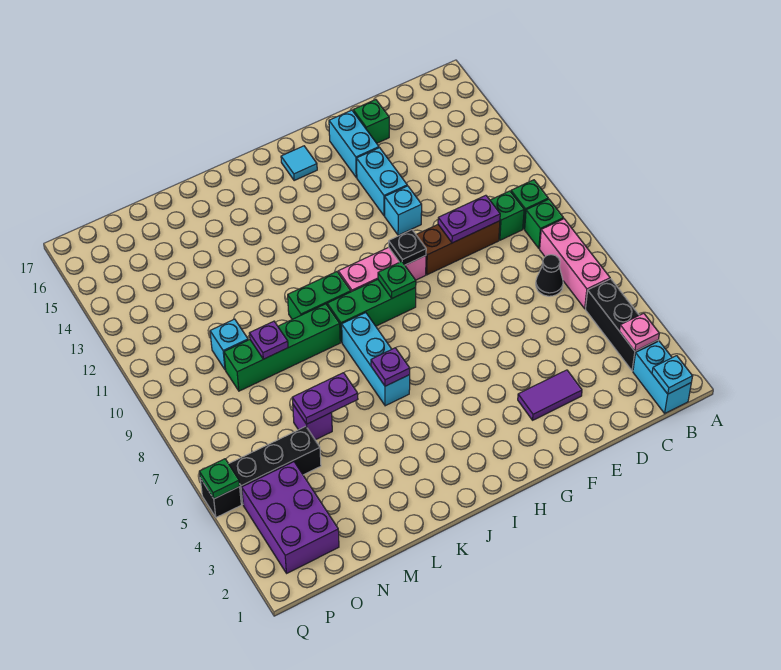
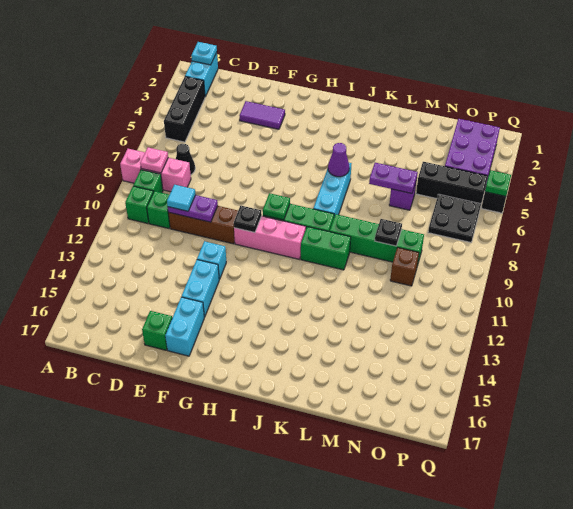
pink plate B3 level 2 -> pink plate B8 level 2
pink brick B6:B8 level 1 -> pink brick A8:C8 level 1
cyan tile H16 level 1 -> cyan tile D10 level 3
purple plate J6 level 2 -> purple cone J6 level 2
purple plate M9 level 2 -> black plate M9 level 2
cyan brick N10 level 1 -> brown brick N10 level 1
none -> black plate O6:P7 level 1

--

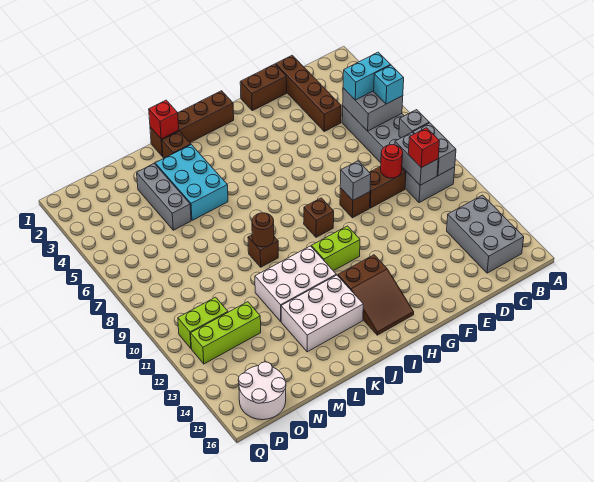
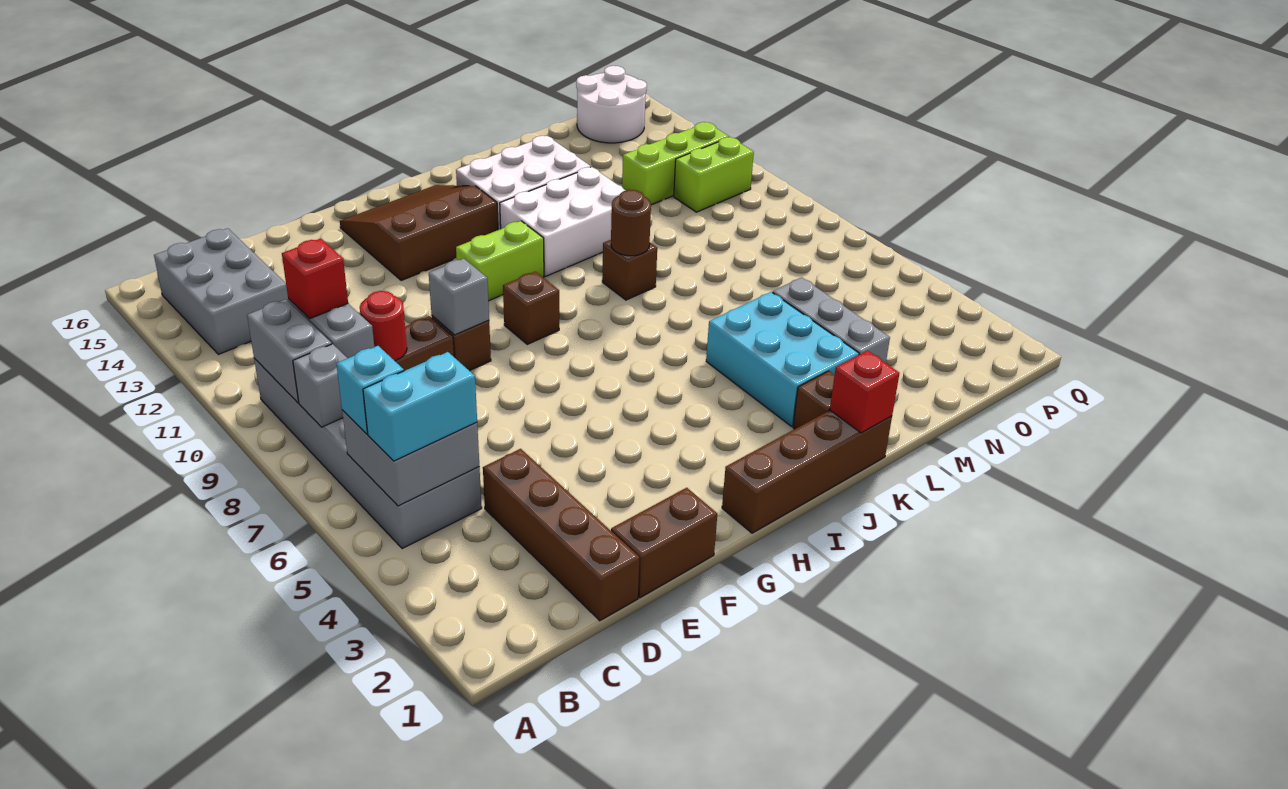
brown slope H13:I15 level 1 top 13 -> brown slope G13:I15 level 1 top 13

---

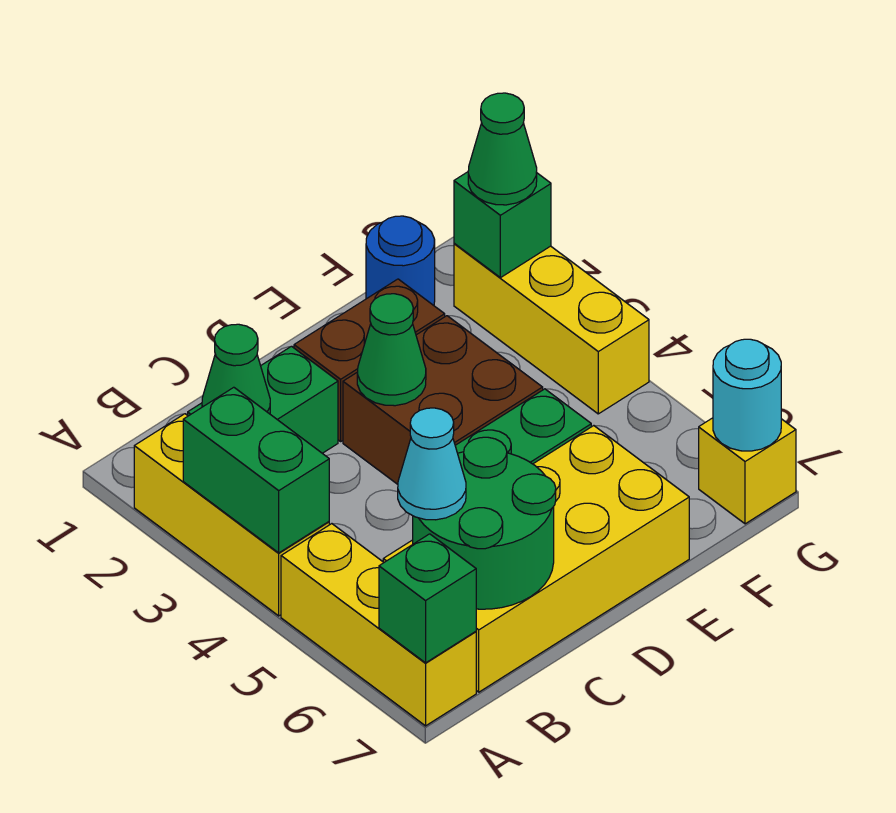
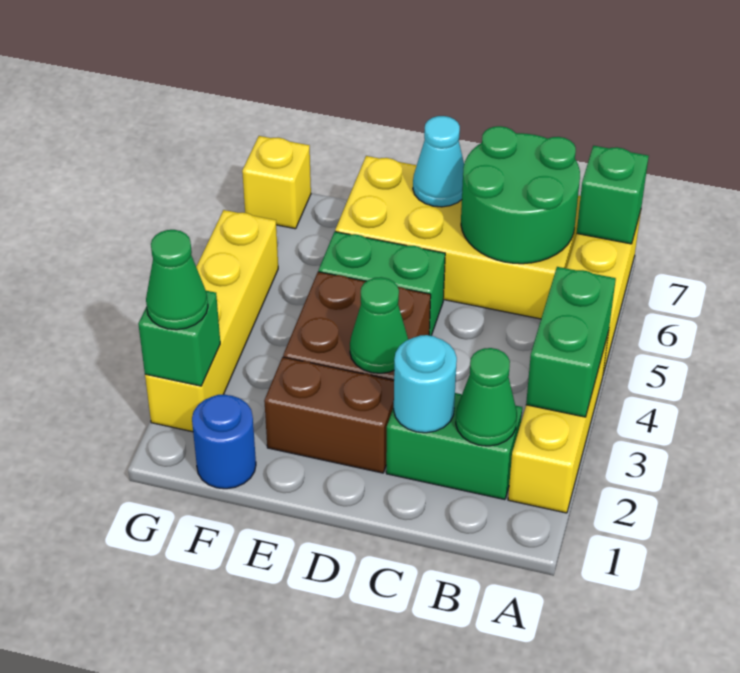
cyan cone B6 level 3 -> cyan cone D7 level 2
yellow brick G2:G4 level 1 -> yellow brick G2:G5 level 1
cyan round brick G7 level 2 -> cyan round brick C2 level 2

Task description:
Each line of the entries holding the string "cyan" should be found and copied.

Output for this task:
cyan tile H16 level 1 -> cyan tile D10 level 3
cyan brick N10 level 1 -> brown brick N10 level 1
cyan cone B6 level 3 -> cyan cone D7 level 2
cyan round brick G7 level 2 -> cyan round brick C2 level 2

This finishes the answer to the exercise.